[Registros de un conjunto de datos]

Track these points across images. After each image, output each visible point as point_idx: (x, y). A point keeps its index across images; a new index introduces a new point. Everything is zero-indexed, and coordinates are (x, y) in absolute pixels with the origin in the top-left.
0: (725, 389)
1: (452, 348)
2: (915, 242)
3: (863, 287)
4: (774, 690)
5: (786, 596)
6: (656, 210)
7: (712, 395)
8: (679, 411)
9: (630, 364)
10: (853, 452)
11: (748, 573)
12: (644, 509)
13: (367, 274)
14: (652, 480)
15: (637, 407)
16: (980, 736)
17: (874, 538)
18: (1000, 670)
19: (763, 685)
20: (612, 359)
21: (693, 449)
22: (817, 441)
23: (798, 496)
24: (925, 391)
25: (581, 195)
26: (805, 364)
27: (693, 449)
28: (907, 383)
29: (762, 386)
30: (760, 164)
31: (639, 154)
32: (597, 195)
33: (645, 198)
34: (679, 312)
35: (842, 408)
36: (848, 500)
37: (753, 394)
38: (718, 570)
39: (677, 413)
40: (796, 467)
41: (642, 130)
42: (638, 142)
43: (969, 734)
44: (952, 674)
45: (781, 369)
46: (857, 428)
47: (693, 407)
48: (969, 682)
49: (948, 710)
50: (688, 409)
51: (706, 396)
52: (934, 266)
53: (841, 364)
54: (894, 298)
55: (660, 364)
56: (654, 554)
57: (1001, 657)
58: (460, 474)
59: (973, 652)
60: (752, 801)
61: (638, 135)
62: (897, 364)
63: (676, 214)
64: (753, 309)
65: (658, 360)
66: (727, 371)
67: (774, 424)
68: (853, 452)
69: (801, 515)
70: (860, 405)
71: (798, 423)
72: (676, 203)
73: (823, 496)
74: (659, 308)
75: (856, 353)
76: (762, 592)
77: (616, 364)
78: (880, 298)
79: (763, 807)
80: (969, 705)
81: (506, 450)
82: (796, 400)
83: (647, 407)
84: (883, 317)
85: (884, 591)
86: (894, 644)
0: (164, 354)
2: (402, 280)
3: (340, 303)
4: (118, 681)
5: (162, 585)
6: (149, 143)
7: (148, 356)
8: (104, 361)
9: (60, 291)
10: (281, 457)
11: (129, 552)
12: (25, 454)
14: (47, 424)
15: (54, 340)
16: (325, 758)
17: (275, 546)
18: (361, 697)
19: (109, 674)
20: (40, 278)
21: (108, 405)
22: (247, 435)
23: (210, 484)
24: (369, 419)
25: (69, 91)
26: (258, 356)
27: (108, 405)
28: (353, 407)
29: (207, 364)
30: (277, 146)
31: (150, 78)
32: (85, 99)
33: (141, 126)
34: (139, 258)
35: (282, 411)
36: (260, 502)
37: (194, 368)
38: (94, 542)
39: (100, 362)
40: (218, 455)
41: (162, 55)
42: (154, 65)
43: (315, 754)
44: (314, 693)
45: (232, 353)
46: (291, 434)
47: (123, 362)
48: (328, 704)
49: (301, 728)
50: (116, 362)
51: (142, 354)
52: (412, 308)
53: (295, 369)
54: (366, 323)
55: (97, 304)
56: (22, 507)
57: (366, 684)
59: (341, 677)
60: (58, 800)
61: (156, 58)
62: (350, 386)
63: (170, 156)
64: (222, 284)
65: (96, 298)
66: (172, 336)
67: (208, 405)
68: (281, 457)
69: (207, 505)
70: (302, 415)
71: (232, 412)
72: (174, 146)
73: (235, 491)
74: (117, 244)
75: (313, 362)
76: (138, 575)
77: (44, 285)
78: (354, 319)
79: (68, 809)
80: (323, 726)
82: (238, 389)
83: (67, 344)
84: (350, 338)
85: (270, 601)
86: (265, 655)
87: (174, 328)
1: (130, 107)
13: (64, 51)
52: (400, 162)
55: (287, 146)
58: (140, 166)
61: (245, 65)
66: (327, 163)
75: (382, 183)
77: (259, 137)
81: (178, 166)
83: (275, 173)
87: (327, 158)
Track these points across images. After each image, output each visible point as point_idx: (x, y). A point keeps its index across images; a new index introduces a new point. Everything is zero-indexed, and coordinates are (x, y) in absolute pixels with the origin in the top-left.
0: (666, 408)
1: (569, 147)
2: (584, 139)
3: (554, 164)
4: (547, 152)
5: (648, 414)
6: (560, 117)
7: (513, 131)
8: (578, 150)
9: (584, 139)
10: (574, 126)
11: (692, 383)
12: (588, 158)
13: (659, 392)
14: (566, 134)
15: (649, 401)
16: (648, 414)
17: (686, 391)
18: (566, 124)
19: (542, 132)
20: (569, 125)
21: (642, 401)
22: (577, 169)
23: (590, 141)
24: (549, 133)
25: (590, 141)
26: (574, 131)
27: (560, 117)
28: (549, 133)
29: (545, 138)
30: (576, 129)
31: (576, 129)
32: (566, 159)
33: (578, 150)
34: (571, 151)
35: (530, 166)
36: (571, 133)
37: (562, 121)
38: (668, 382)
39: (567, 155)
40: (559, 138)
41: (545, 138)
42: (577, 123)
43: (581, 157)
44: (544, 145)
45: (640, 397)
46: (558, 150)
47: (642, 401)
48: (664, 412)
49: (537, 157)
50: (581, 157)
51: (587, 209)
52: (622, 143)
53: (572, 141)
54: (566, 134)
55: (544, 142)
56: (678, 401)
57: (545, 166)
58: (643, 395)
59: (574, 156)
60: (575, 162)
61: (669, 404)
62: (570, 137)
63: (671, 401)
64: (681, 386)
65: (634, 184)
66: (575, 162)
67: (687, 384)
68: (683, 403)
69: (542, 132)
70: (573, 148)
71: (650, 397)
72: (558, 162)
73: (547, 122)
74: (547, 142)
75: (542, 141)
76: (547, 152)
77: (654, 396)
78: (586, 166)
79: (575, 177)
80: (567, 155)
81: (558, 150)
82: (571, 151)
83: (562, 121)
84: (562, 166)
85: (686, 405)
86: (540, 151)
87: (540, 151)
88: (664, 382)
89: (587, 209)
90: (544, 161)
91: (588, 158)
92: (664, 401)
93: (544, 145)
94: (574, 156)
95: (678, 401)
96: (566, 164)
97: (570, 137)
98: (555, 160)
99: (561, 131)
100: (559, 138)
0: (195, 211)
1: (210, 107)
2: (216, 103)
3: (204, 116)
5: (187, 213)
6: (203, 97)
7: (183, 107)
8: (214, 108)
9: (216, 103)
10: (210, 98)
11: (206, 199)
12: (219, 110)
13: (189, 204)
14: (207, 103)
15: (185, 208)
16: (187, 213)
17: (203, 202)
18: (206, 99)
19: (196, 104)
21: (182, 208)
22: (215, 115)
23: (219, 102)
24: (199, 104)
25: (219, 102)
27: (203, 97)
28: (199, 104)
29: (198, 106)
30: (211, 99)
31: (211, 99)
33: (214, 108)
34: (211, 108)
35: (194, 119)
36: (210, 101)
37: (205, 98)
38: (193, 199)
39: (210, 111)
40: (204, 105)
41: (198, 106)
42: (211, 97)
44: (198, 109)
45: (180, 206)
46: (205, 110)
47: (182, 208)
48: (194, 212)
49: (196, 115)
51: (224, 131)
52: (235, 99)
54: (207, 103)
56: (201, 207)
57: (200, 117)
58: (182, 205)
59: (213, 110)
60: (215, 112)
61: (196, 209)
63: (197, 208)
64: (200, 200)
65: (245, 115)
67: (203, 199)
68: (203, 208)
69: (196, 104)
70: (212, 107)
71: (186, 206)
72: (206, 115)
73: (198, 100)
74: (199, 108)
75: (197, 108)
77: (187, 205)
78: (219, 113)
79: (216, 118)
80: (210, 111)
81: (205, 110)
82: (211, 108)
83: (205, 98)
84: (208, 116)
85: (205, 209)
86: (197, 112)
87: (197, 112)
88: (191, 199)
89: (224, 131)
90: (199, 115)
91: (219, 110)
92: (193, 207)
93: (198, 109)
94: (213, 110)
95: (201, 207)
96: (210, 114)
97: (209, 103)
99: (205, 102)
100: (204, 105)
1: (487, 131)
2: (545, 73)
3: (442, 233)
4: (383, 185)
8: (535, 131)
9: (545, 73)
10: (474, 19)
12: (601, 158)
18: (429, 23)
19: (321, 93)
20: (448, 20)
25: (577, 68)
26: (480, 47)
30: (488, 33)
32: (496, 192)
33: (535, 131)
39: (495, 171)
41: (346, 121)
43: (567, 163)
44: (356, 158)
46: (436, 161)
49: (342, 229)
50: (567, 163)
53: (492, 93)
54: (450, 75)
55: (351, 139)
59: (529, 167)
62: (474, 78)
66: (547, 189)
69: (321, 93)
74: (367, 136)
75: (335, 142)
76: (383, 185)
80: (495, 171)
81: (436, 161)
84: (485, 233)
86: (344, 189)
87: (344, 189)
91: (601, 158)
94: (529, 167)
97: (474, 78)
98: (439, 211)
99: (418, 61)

#### INSTRUCCIONES DE LA TAREA
Reproduce sin cambios las líneas de los ítems, empezando por la primera y siguiendo hasta la línea que contiene "23: (210, 484)", ambas incluidas.

#### RESPUESTA COMPLETA
Track these points across images. After each image, output each visible point as point_idx: (x, y). A point keeps its index across images; a new index introduces a new point. Everything is zero-indexed, and coordinates are (x, y) in absolute pixels with the origin in the top-left.
0: (725, 389)
1: (452, 348)
2: (915, 242)
3: (863, 287)
4: (774, 690)
5: (786, 596)
6: (656, 210)
7: (712, 395)
8: (679, 411)
9: (630, 364)
10: (853, 452)
11: (748, 573)
12: (644, 509)
13: (367, 274)
14: (652, 480)
15: (637, 407)
16: (980, 736)
17: (874, 538)
18: (1000, 670)
19: (763, 685)
20: (612, 359)
21: (693, 449)
22: (817, 441)
23: (798, 496)
24: (925, 391)
25: (581, 195)
26: (805, 364)
27: (693, 449)
28: (907, 383)
29: (762, 386)
30: (760, 164)
31: (639, 154)
32: (597, 195)
33: (645, 198)
34: (679, 312)
35: (842, 408)
36: (848, 500)
37: (753, 394)
38: (718, 570)
39: (677, 413)
40: (796, 467)
41: (642, 130)
42: (638, 142)
43: (969, 734)
44: (952, 674)
45: (781, 369)
46: (857, 428)
47: (693, 407)
48: (969, 682)
49: (948, 710)
50: (688, 409)
51: (706, 396)
52: (934, 266)
53: (841, 364)
54: (894, 298)
55: (660, 364)
56: (654, 554)
57: (1001, 657)
58: (460, 474)
59: (973, 652)
60: (752, 801)
61: (638, 135)
62: (897, 364)
63: (676, 214)
64: (753, 309)
65: (658, 360)
66: (727, 371)
67: (774, 424)
68: (853, 452)
69: (801, 515)
70: (860, 405)
71: (798, 423)
72: (676, 203)
73: (823, 496)
74: (659, 308)
75: (856, 353)
76: (762, 592)
77: (616, 364)
78: (880, 298)
79: (763, 807)
80: (969, 705)
81: (506, 450)
82: (796, 400)
83: (647, 407)
84: (883, 317)
85: (884, 591)
86: (894, 644)
0: (164, 354)
2: (402, 280)
3: (340, 303)
4: (118, 681)
5: (162, 585)
6: (149, 143)
7: (148, 356)
8: (104, 361)
9: (60, 291)
10: (281, 457)
11: (129, 552)
12: (25, 454)
14: (47, 424)
15: (54, 340)
16: (325, 758)
17: (275, 546)
18: (361, 697)
19: (109, 674)
20: (40, 278)
21: (108, 405)
22: (247, 435)
23: (210, 484)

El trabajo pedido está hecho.